Dataset items:
================================

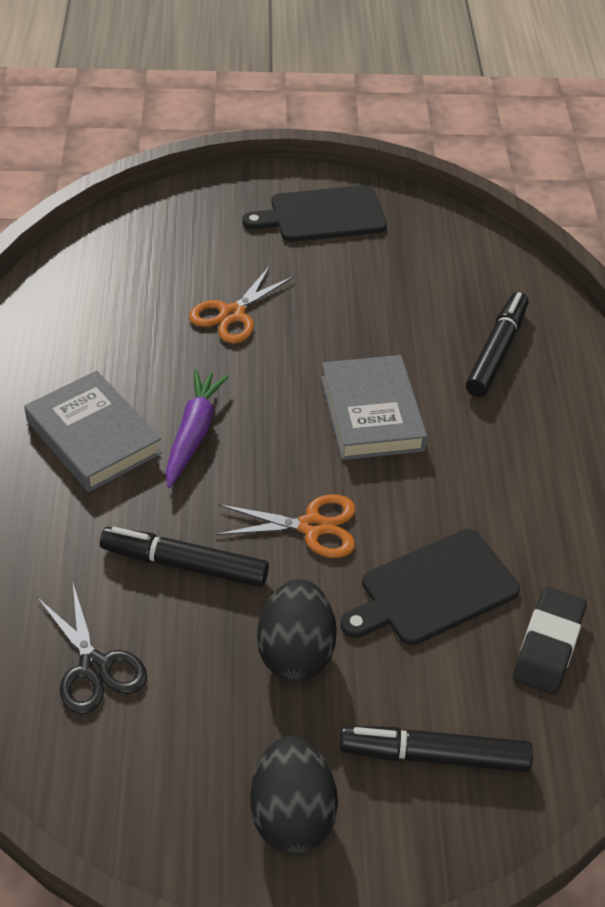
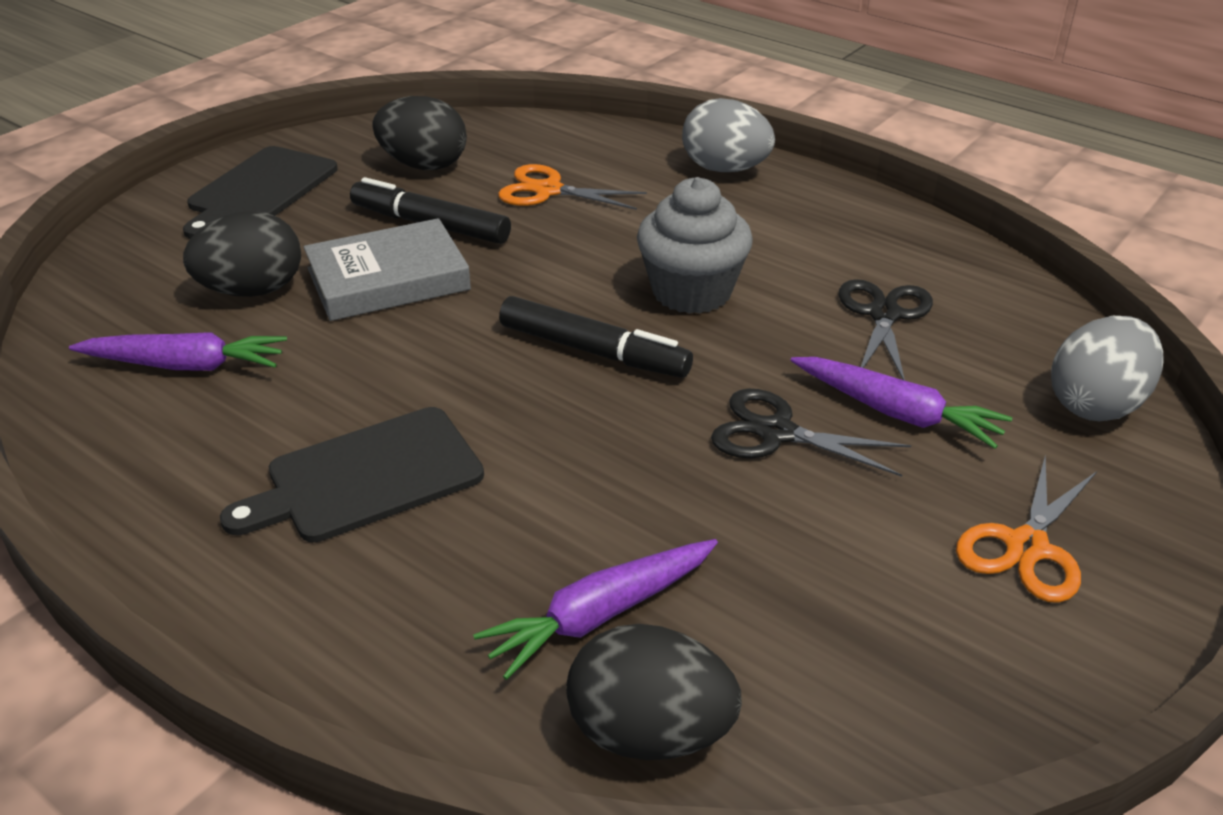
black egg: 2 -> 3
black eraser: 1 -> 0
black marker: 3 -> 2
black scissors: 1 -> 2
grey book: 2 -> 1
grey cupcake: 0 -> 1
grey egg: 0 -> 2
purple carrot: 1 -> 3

================================

## What is required
Exact copy, no pictures: write out all the records above.

## Answer to this exercise
black egg: 2 -> 3
black eraser: 1 -> 0
black marker: 3 -> 2
black scissors: 1 -> 2
grey book: 2 -> 1
grey cupcake: 0 -> 1
grey egg: 0 -> 2
purple carrot: 1 -> 3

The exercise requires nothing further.